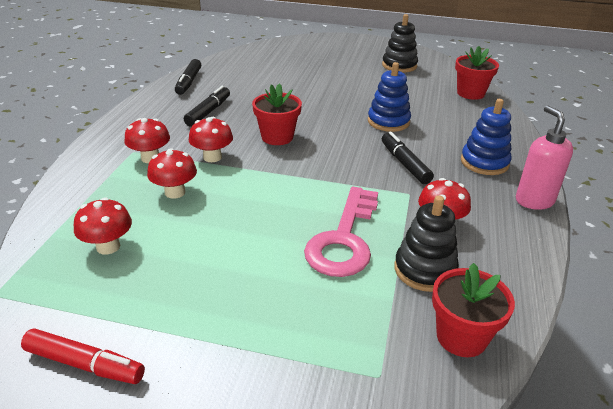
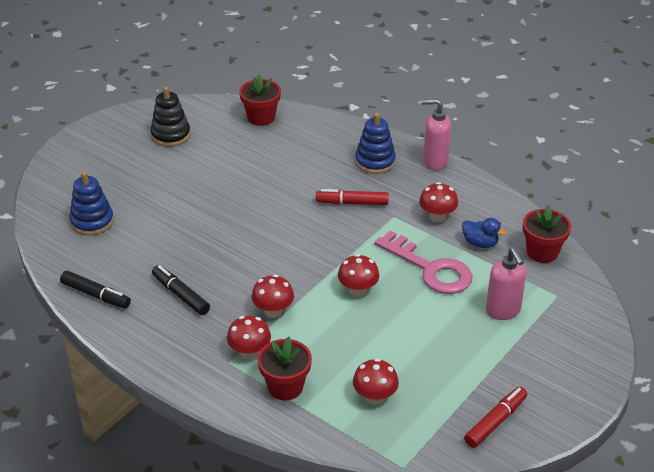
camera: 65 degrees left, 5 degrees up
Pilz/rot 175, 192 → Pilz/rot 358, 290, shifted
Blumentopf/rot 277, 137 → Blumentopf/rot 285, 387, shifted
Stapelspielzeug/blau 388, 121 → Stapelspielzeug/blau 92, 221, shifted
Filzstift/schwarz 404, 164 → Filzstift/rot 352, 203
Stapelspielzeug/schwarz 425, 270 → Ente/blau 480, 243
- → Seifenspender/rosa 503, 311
★ ★ ★
PROBLEM: Print only the lines from the one with "Filzstift/schwarz 404, 164" to the end of the records, both included.

EXERCISE RESULT:
Filzstift/schwarz 404, 164 → Filzstift/rot 352, 203
Stapelspielzeug/schwarz 425, 270 → Ente/blau 480, 243
- → Seifenspender/rosa 503, 311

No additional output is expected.